▶ _ASSIGNMENT_:
Restate all of the following data exactly, keeping any images out of the copy.

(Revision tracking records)
┌────────
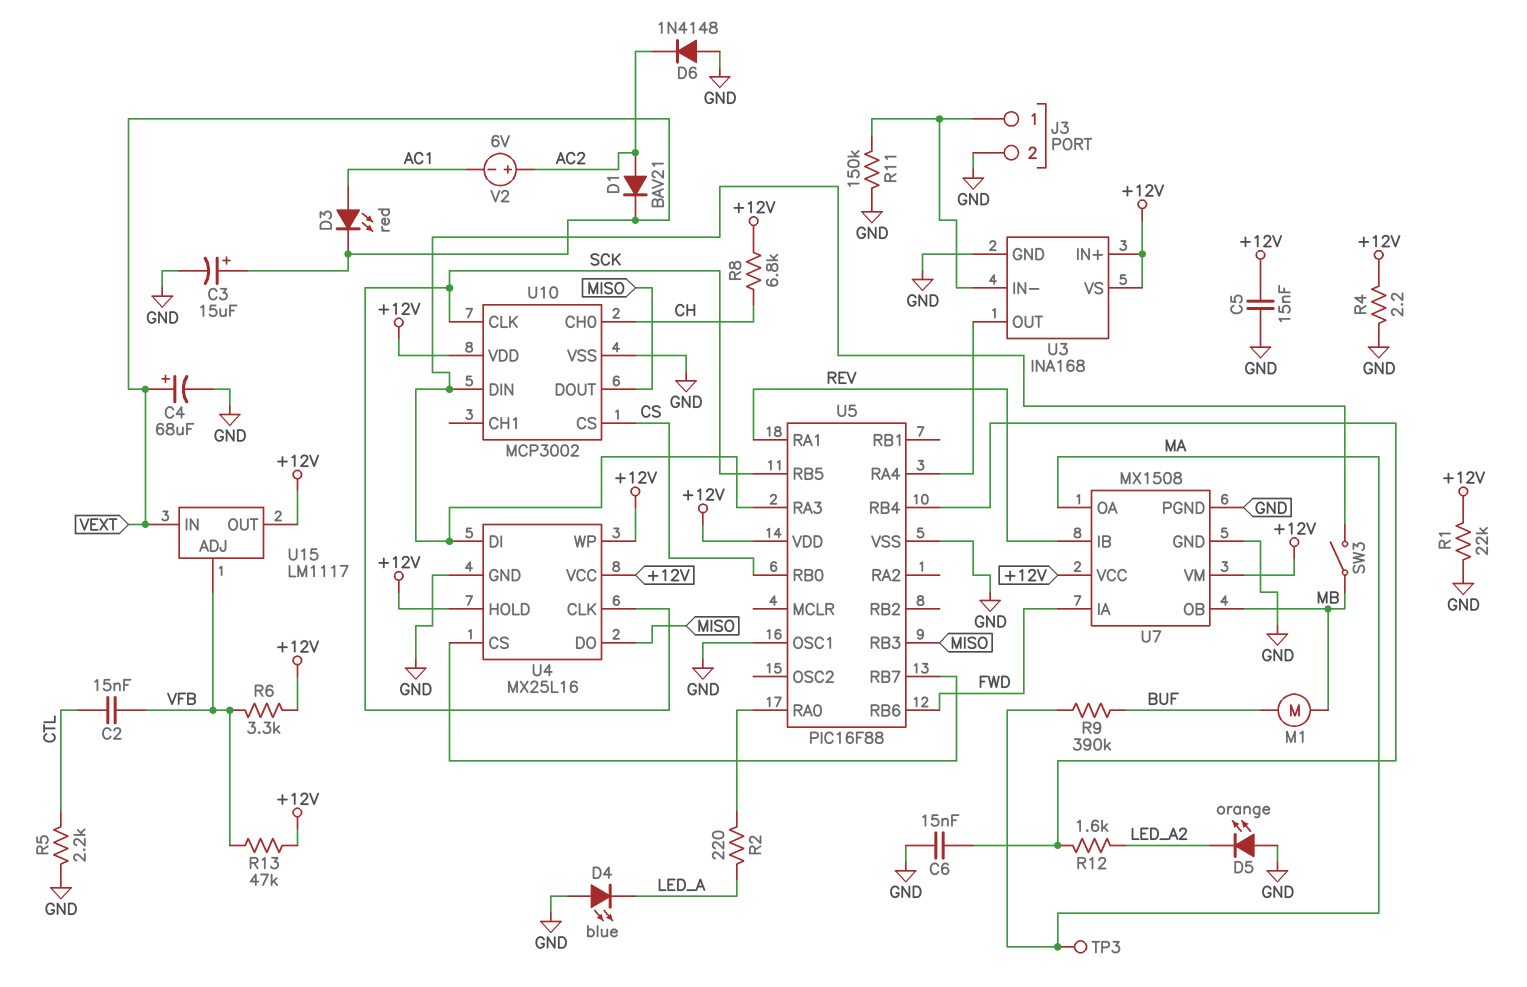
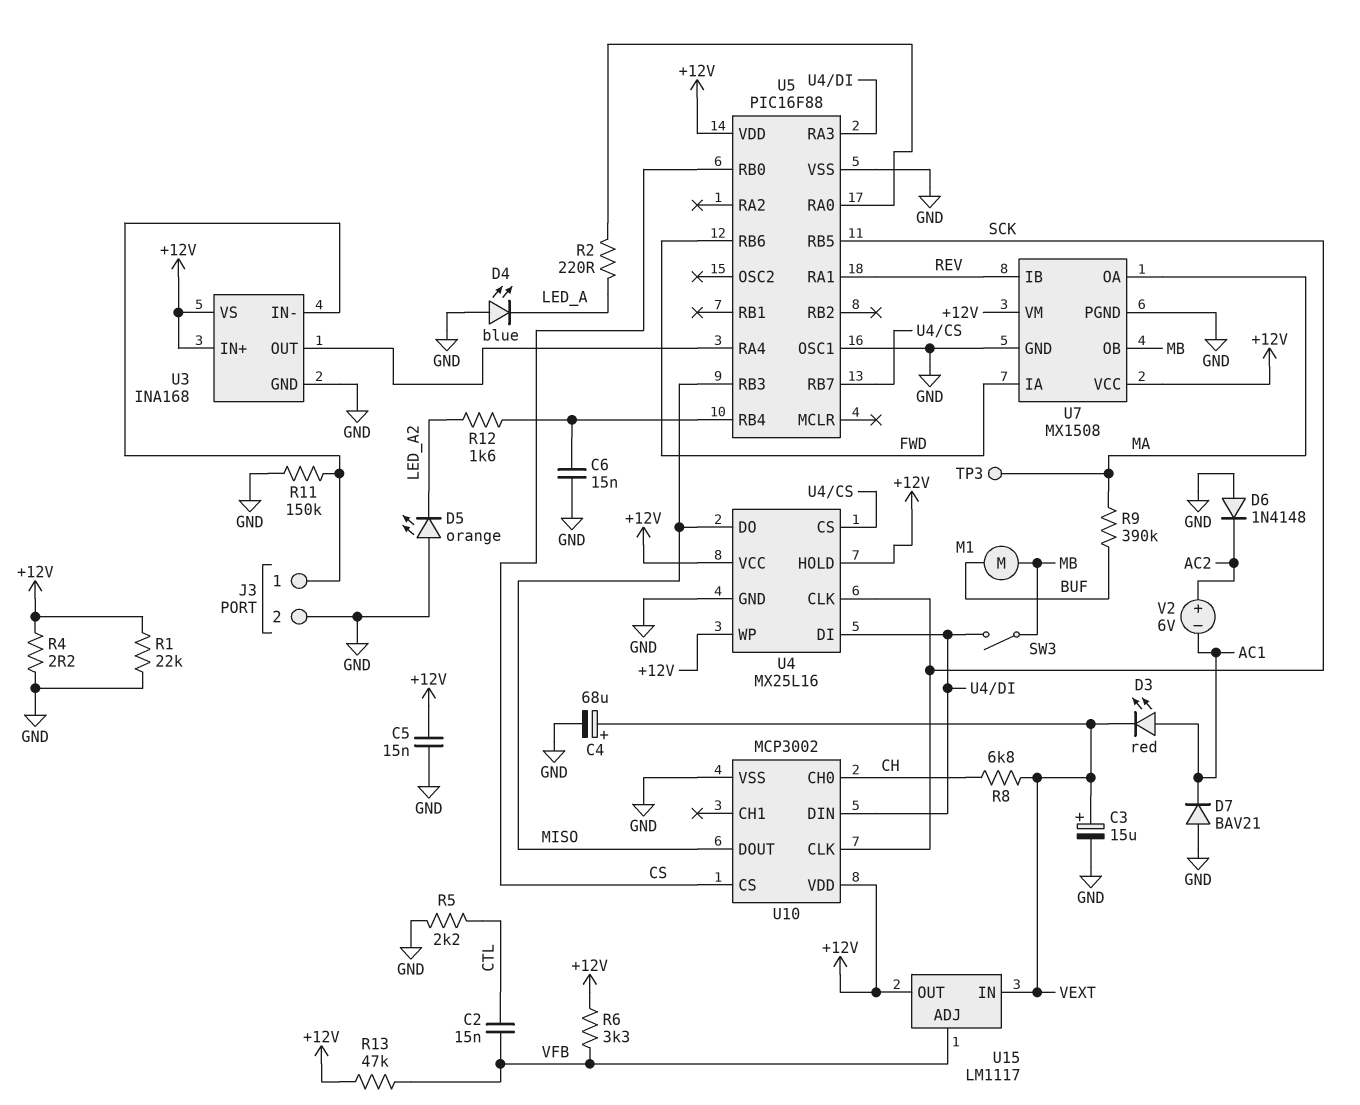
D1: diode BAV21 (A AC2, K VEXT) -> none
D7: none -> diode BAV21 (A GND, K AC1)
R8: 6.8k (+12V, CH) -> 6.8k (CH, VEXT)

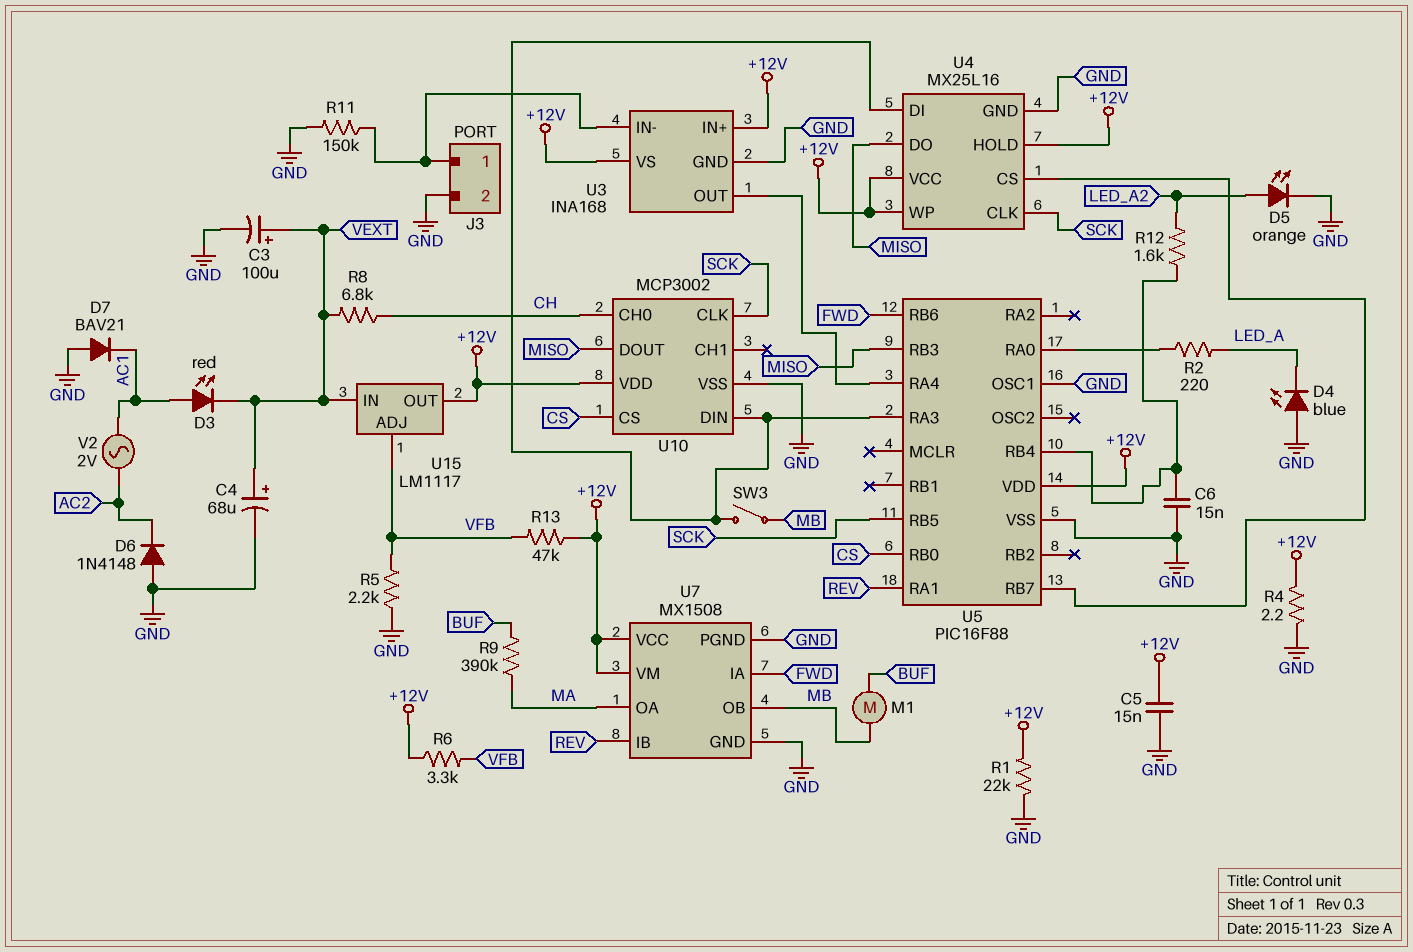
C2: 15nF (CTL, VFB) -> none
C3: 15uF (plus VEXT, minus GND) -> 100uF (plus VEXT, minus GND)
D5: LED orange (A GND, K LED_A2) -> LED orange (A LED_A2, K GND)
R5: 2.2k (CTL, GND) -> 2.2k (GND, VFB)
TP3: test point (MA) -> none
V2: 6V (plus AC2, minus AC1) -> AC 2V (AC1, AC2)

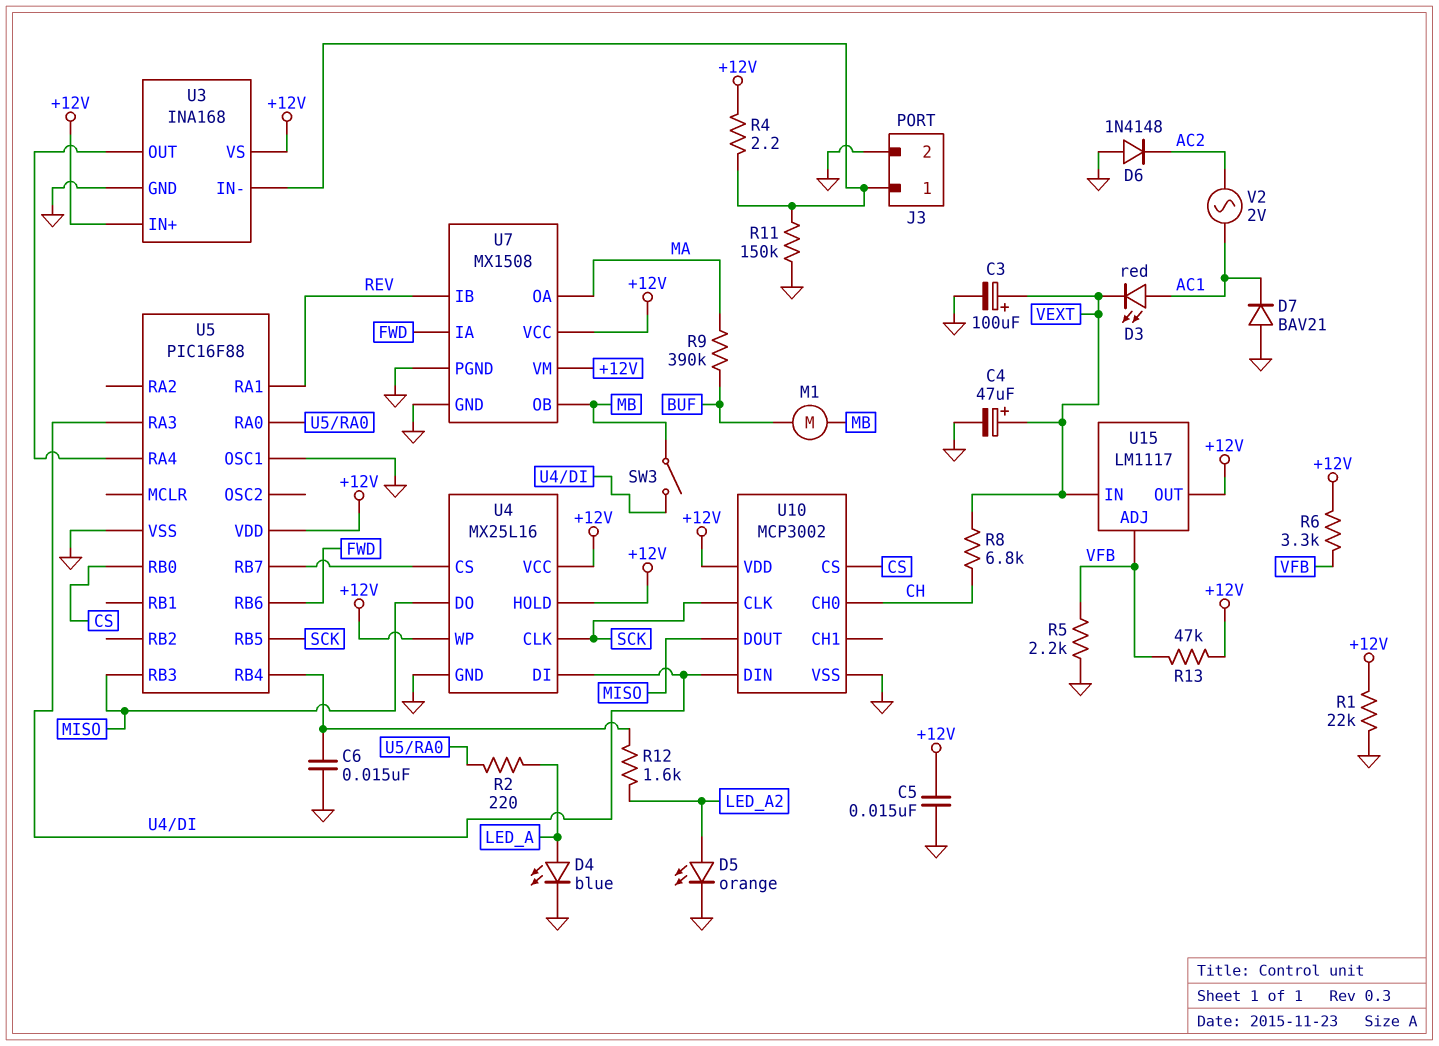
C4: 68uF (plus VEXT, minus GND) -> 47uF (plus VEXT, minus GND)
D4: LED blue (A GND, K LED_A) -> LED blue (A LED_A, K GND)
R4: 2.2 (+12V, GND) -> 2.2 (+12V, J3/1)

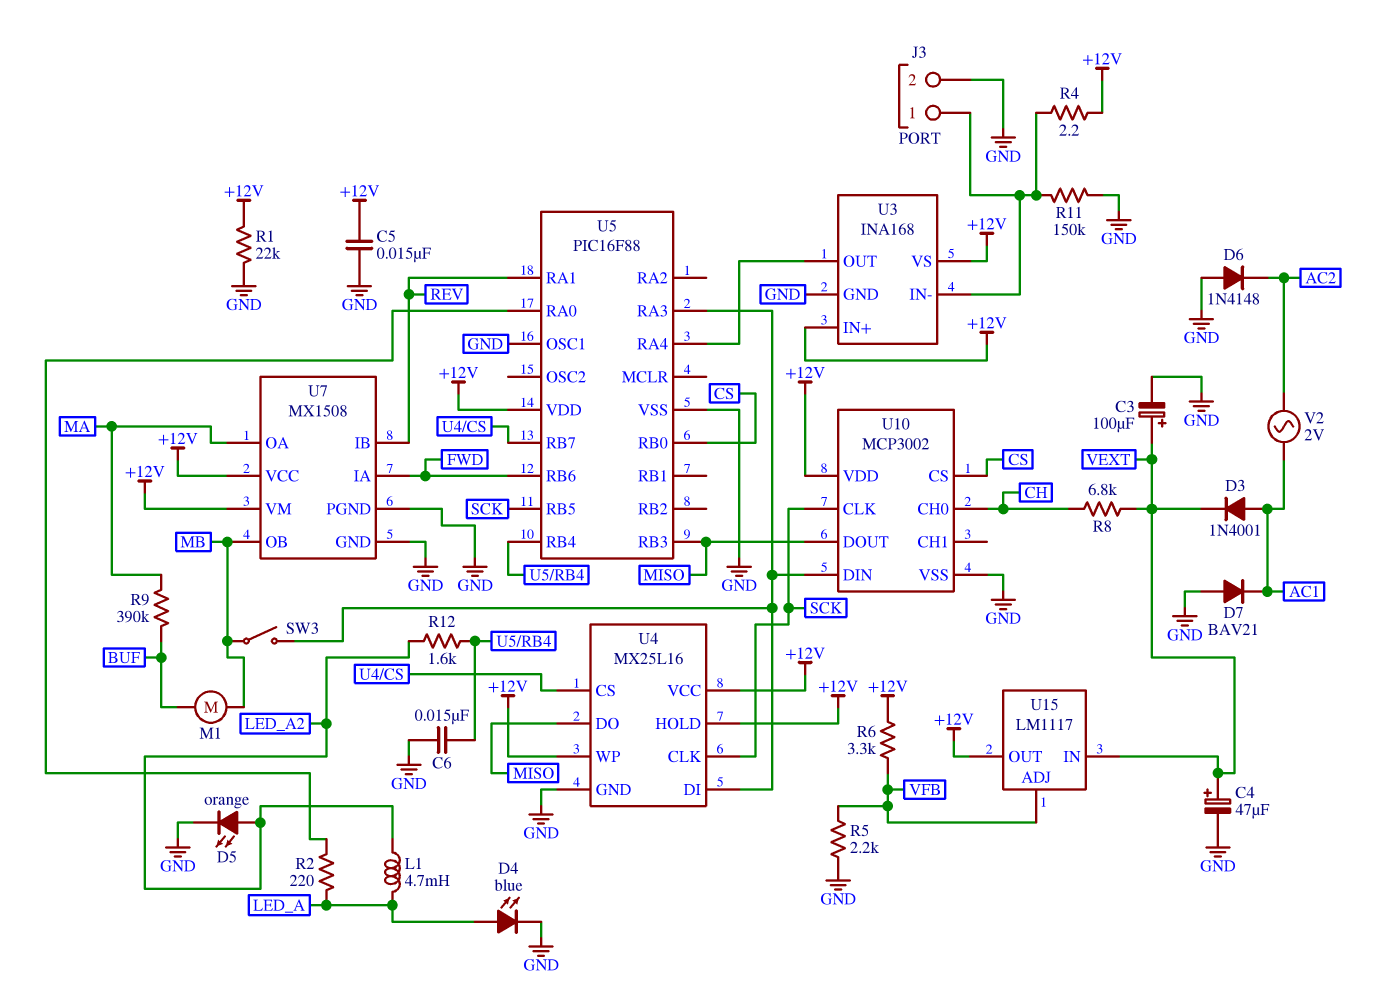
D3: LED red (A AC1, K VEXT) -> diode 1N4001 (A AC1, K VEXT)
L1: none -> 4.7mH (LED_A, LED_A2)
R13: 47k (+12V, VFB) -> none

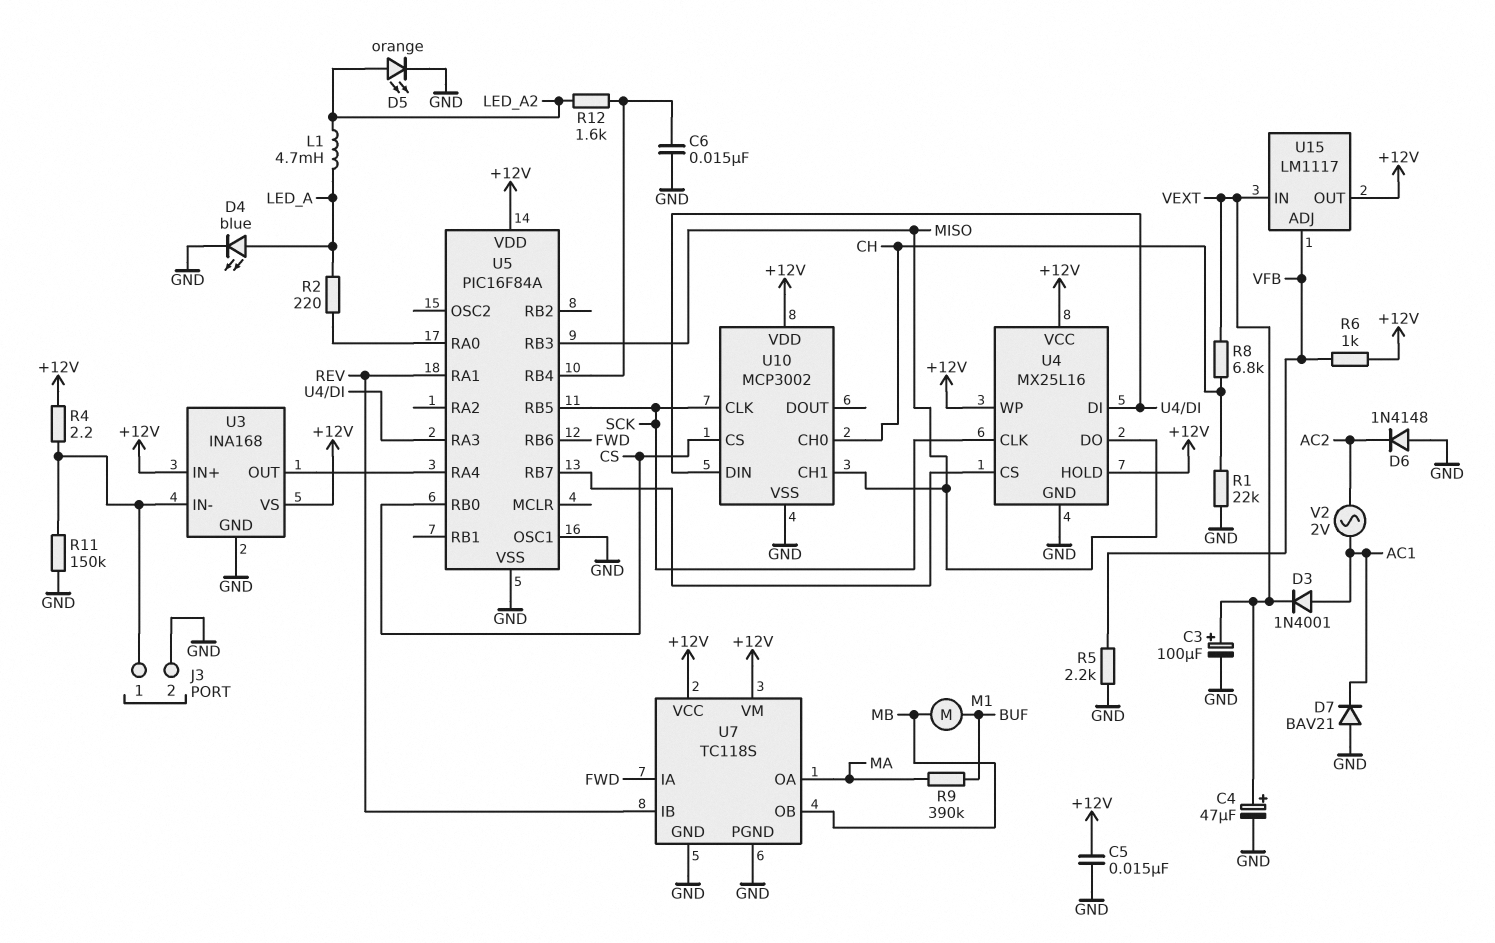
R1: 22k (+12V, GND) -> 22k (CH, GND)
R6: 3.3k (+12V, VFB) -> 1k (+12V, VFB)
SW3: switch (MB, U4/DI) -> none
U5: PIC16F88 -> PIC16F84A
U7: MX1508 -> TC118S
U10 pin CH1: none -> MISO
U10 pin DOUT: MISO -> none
└────────
▶ _EXERCISE OUTPUT_:
D1: diode BAV21 (A AC2, K VEXT) -> none
D7: none -> diode BAV21 (A GND, K AC1)
R8: 6.8k (+12V, CH) -> 6.8k (CH, VEXT)

C2: 15nF (CTL, VFB) -> none
C3: 15uF (plus VEXT, minus GND) -> 100uF (plus VEXT, minus GND)
D5: LED orange (A GND, K LED_A2) -> LED orange (A LED_A2, K GND)
R5: 2.2k (CTL, GND) -> 2.2k (GND, VFB)
TP3: test point (MA) -> none
V2: 6V (plus AC2, minus AC1) -> AC 2V (AC1, AC2)

C4: 68uF (plus VEXT, minus GND) -> 47uF (plus VEXT, minus GND)
D4: LED blue (A GND, K LED_A) -> LED blue (A LED_A, K GND)
R4: 2.2 (+12V, GND) -> 2.2 (+12V, J3/1)

D3: LED red (A AC1, K VEXT) -> diode 1N4001 (A AC1, K VEXT)
L1: none -> 4.7mH (LED_A, LED_A2)
R13: 47k (+12V, VFB) -> none

R1: 22k (+12V, GND) -> 22k (CH, GND)
R6: 3.3k (+12V, VFB) -> 1k (+12V, VFB)
SW3: switch (MB, U4/DI) -> none
U5: PIC16F88 -> PIC16F84A
U7: MX1508 -> TC118S
U10 pin CH1: none -> MISO
U10 pin DOUT: MISO -> none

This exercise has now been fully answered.